- Task prompt
Of the lines below, copy those that hold the word "spool".

═══ Listed records

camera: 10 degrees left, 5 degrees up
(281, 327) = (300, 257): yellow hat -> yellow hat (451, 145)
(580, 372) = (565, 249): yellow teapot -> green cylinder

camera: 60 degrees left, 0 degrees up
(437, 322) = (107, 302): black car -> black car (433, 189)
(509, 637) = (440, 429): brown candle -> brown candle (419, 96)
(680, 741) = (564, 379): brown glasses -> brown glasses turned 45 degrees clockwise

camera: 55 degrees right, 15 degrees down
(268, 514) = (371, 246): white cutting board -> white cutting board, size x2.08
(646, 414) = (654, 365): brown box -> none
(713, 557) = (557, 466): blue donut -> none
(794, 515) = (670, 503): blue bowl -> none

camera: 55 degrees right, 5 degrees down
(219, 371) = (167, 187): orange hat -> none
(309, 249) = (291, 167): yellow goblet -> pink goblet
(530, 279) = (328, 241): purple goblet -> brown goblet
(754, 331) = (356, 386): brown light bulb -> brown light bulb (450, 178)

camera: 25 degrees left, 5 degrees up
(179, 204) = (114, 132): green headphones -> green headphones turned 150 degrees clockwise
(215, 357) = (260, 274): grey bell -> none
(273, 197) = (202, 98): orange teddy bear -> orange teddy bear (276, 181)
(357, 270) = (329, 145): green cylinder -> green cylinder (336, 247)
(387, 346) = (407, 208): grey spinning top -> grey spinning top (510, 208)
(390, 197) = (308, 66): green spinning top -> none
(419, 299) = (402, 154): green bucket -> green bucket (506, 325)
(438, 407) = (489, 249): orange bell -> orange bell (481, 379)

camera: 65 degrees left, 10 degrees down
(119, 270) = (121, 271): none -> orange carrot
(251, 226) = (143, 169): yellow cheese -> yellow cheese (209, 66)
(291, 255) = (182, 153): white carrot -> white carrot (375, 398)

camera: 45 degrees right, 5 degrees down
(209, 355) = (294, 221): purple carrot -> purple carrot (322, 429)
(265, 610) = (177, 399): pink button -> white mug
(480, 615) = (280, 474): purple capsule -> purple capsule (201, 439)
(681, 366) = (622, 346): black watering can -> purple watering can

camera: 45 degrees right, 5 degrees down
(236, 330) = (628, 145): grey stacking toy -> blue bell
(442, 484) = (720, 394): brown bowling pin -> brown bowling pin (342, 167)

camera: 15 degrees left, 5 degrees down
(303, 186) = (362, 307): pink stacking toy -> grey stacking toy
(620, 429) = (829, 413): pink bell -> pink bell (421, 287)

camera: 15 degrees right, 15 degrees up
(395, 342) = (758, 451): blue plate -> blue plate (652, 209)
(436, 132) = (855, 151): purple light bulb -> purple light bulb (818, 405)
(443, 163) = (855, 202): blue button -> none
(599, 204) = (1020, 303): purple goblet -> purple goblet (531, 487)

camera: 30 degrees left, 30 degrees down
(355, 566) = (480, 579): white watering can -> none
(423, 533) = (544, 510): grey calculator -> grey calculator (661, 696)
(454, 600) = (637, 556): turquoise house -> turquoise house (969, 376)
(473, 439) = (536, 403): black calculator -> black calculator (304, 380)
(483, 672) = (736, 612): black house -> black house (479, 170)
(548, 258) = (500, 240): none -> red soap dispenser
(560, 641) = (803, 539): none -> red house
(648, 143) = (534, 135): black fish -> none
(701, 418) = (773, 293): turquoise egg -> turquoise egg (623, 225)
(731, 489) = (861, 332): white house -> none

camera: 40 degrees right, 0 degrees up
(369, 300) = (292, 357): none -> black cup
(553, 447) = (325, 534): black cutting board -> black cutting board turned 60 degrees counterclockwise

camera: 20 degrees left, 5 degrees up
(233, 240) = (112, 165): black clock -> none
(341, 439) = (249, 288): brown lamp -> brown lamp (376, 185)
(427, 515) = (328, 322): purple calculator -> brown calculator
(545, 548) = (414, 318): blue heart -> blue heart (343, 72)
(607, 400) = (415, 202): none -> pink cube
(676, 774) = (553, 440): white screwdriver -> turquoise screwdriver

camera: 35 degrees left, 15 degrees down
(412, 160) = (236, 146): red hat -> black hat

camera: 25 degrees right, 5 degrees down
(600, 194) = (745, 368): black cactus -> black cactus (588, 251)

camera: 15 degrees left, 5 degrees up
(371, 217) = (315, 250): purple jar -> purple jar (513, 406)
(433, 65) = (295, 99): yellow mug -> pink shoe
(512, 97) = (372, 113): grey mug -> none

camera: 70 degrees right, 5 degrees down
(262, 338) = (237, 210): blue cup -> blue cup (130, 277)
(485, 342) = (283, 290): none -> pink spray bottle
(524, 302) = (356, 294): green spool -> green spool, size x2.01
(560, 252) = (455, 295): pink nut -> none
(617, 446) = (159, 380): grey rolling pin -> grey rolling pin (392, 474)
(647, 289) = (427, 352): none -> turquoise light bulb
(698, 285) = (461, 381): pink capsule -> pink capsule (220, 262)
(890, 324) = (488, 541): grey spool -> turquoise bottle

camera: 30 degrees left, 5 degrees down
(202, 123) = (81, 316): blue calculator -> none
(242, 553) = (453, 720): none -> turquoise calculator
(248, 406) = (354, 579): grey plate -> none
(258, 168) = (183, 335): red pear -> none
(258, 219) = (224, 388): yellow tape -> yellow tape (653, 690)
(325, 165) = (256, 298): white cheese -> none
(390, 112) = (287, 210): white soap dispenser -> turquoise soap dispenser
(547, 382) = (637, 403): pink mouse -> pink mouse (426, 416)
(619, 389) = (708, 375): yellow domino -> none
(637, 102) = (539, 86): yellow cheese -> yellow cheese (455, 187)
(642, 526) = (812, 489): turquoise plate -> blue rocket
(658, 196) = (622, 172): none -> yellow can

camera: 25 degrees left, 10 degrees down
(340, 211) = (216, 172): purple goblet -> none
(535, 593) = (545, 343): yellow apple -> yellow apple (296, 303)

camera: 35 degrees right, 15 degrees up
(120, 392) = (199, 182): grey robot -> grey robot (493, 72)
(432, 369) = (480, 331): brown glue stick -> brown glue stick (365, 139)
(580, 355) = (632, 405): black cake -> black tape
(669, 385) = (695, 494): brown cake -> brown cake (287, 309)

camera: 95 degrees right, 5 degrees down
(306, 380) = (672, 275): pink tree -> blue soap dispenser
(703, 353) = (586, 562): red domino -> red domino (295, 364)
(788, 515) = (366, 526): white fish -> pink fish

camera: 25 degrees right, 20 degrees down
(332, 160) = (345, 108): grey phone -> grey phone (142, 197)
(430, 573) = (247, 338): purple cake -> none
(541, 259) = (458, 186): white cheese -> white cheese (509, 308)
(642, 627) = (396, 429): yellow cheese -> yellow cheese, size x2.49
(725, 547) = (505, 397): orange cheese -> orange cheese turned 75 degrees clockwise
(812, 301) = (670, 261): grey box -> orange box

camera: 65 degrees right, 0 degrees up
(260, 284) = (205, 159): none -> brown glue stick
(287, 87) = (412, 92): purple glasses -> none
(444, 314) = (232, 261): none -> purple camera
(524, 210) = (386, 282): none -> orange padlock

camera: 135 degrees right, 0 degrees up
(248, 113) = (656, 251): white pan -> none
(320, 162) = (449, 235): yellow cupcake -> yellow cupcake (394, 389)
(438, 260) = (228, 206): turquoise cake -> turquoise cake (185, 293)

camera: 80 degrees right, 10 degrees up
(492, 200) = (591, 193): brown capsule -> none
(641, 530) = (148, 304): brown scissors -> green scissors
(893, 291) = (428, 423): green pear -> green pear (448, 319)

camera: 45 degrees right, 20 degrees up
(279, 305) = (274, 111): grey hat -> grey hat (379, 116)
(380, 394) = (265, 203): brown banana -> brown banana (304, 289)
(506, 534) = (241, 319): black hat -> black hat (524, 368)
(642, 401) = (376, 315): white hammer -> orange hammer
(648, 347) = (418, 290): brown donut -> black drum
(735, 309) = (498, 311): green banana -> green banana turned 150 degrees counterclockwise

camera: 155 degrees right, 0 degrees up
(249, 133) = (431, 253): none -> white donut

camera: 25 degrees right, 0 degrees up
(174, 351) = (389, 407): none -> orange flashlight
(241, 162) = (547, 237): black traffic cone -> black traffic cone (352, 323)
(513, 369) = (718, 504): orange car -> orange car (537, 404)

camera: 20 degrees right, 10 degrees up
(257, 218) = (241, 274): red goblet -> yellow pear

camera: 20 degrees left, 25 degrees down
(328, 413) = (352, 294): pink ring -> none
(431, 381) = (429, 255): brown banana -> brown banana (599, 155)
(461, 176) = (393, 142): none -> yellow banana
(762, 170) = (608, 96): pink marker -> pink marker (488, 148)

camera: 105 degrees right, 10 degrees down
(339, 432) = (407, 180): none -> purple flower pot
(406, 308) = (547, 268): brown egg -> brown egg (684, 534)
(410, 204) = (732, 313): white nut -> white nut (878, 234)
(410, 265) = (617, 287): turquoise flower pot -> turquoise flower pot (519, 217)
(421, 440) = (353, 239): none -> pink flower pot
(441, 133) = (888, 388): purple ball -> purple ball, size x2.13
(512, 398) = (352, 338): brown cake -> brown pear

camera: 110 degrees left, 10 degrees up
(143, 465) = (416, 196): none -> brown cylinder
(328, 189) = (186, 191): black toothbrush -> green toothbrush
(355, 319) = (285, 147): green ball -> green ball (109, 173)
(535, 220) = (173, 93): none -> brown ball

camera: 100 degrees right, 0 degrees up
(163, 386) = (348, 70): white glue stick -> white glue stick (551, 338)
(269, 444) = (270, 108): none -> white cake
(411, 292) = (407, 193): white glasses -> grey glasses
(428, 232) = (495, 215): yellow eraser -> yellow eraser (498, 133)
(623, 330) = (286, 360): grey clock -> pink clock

══════

- Answer
(524, 302) = (356, 294): green spool -> green spool, size x2.01
(890, 324) = (488, 541): grey spool -> turquoise bottle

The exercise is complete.